◆ **RECORDS FOR THIS TASK**:
Start of Block

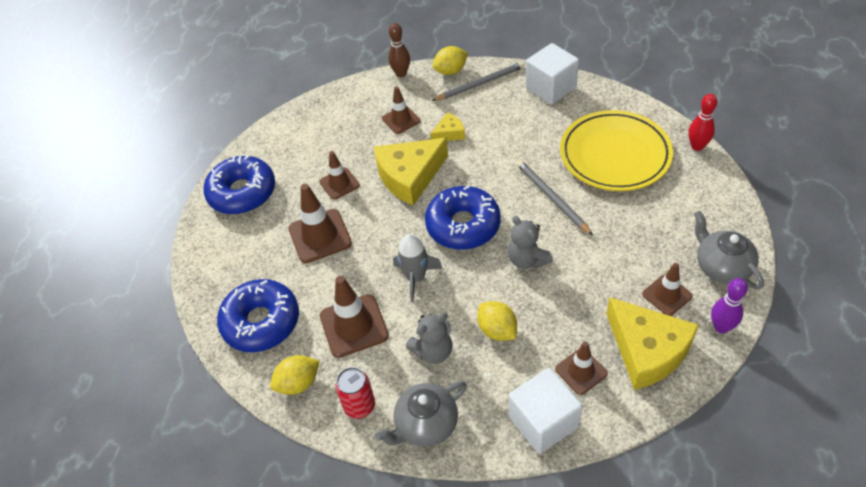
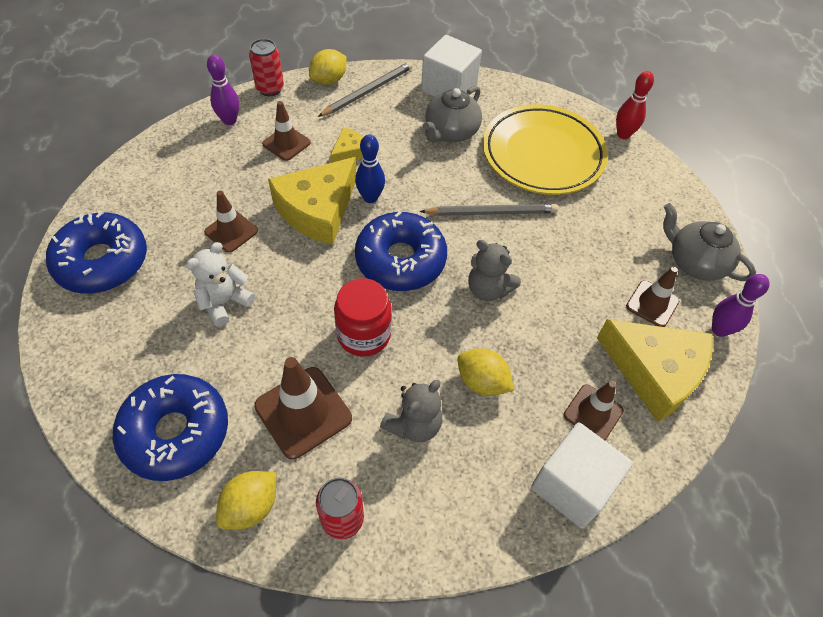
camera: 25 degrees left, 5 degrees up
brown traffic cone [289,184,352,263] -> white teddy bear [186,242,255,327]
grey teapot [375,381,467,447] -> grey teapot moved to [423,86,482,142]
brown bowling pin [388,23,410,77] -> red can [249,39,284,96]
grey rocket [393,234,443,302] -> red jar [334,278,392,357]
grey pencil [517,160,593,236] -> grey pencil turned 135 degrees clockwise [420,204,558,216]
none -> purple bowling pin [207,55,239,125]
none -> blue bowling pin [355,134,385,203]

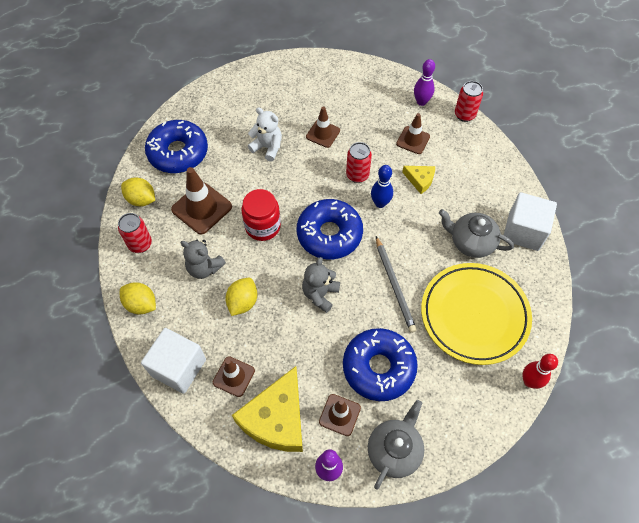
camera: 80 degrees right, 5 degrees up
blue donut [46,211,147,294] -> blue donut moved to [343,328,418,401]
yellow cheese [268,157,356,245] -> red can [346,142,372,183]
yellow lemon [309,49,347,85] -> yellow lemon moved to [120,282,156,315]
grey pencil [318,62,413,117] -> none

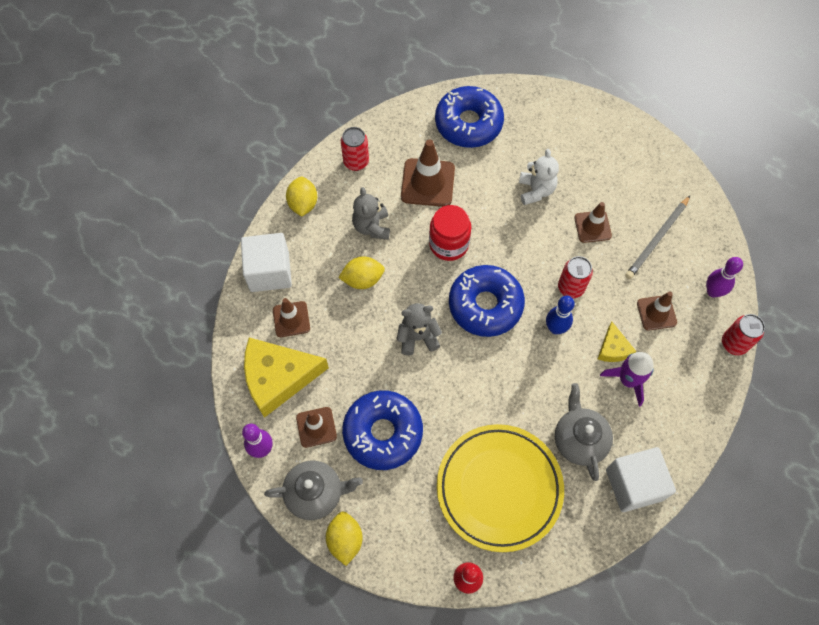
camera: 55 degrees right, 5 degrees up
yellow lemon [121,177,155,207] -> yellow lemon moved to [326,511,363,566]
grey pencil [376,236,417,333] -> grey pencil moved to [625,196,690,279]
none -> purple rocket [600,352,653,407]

End of Block

The answer should be the records above, unchanged, with the pictures omitted.

◆ **SOLUTION**:
camera: 25 degrees left, 5 degrees up
brown traffic cone [289,184,352,263] -> white teddy bear [186,242,255,327]
grey teapot [375,381,467,447] -> grey teapot moved to [423,86,482,142]
brown bowling pin [388,23,410,77] -> red can [249,39,284,96]
grey rocket [393,234,443,302] -> red jar [334,278,392,357]
grey pencil [517,160,593,236] -> grey pencil turned 135 degrees clockwise [420,204,558,216]
none -> purple bowling pin [207,55,239,125]
none -> blue bowling pin [355,134,385,203]

camera: 80 degrees right, 5 degrees up
blue donut [46,211,147,294] -> blue donut moved to [343,328,418,401]
yellow cheese [268,157,356,245] -> red can [346,142,372,183]
yellow lemon [309,49,347,85] -> yellow lemon moved to [120,282,156,315]
grey pencil [318,62,413,117] -> none

camera: 55 degrees right, 5 degrees up
yellow lemon [121,177,155,207] -> yellow lemon moved to [326,511,363,566]
grey pencil [376,236,417,333] -> grey pencil moved to [625,196,690,279]
none -> purple rocket [600,352,653,407]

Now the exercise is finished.